■ **Work to be completed**: Exactly the lines from the one with "(315, 180) = (184, 576): orange" to the end of the listing must be repeated, both ends included, with nothing added.

:: Information provided

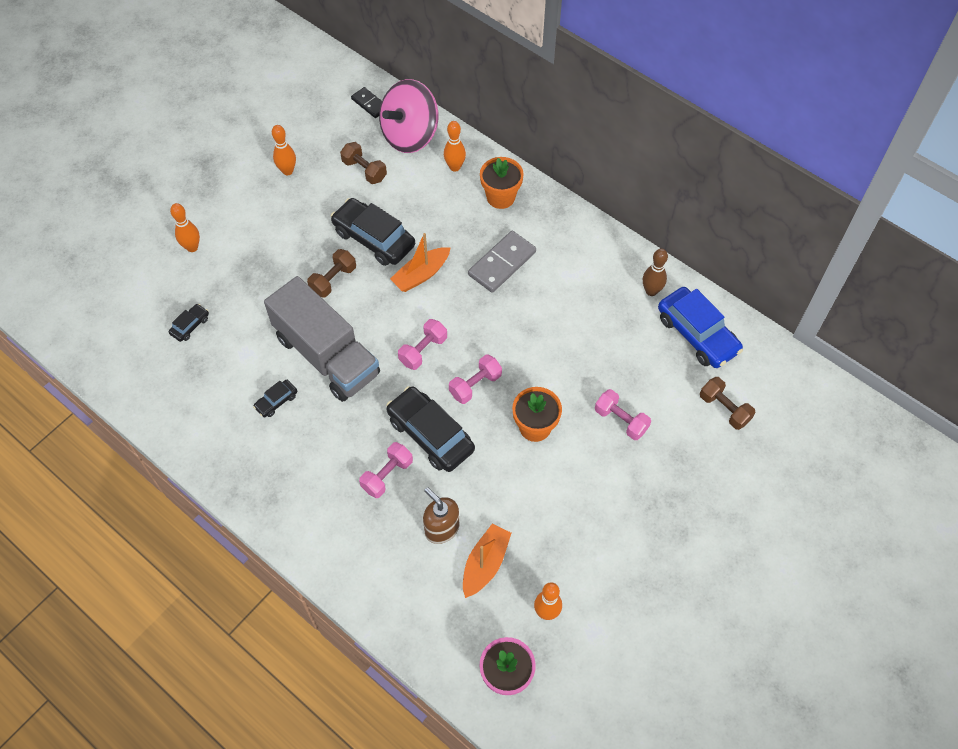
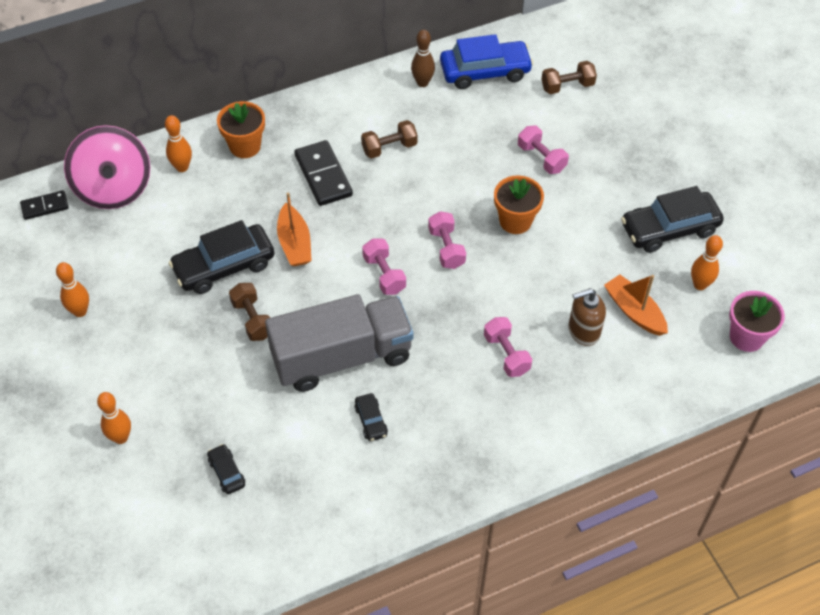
camera: 65 degrees left, 5 degrees down
(364, 170) = (130, 243): brown dumbbell -> brown dumbbell (389, 148)
(430, 434) = (480, 303): black car -> black car (669, 229)
(502, 263) = (323, 175): grey domino -> black domino
(621, 420) = (541, 158): pink dumbbell -> pink dumbbell turned 75 degrees clockwise

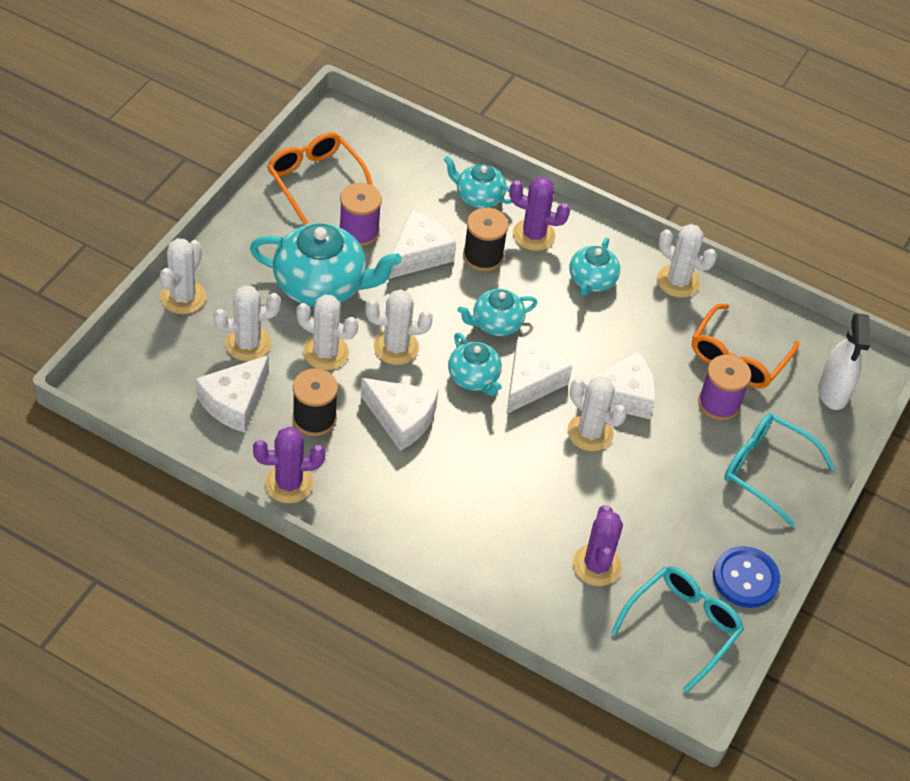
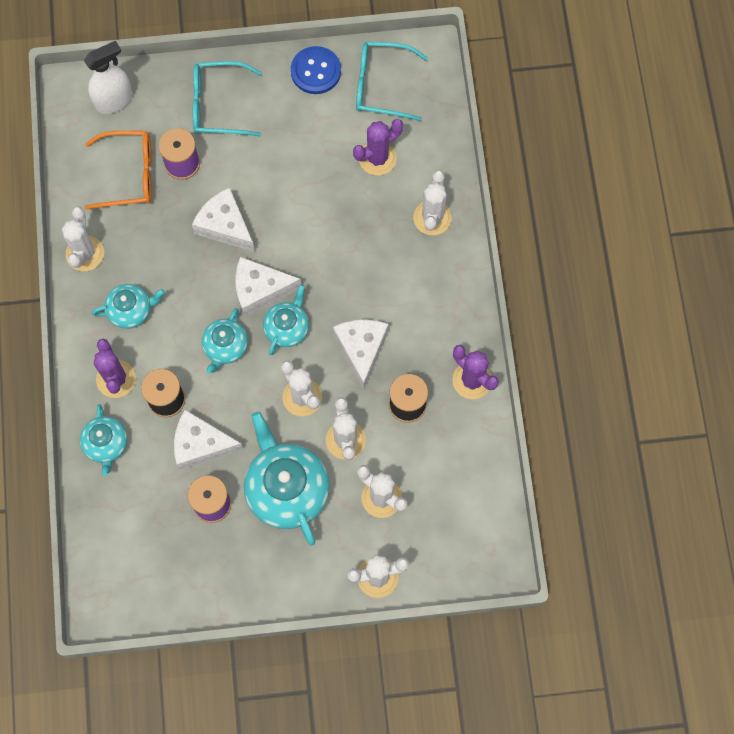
camera: 120 degrees left, 20 degrees up
(235, 402) = (437, 466): white cheese -> none
(315, 180) = (184, 576): orange glasses -> none
(496, 323) = (225, 347): turquoise teapot -> turquoise teapot turned 75 degrees clockwise
(590, 432) = (274, 226): white cactus -> white cactus (432, 218)
(766, 470) = (218, 105): turquoise glasses -> turquoise glasses turned 90 degrees clockwise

::::

■ **Finished task**:
(315, 180) = (184, 576): orange glasses -> none
(496, 323) = (225, 347): turquoise teapot -> turquoise teapot turned 75 degrees clockwise
(590, 432) = (274, 226): white cactus -> white cactus (432, 218)
(766, 470) = (218, 105): turquoise glasses -> turquoise glasses turned 90 degrees clockwise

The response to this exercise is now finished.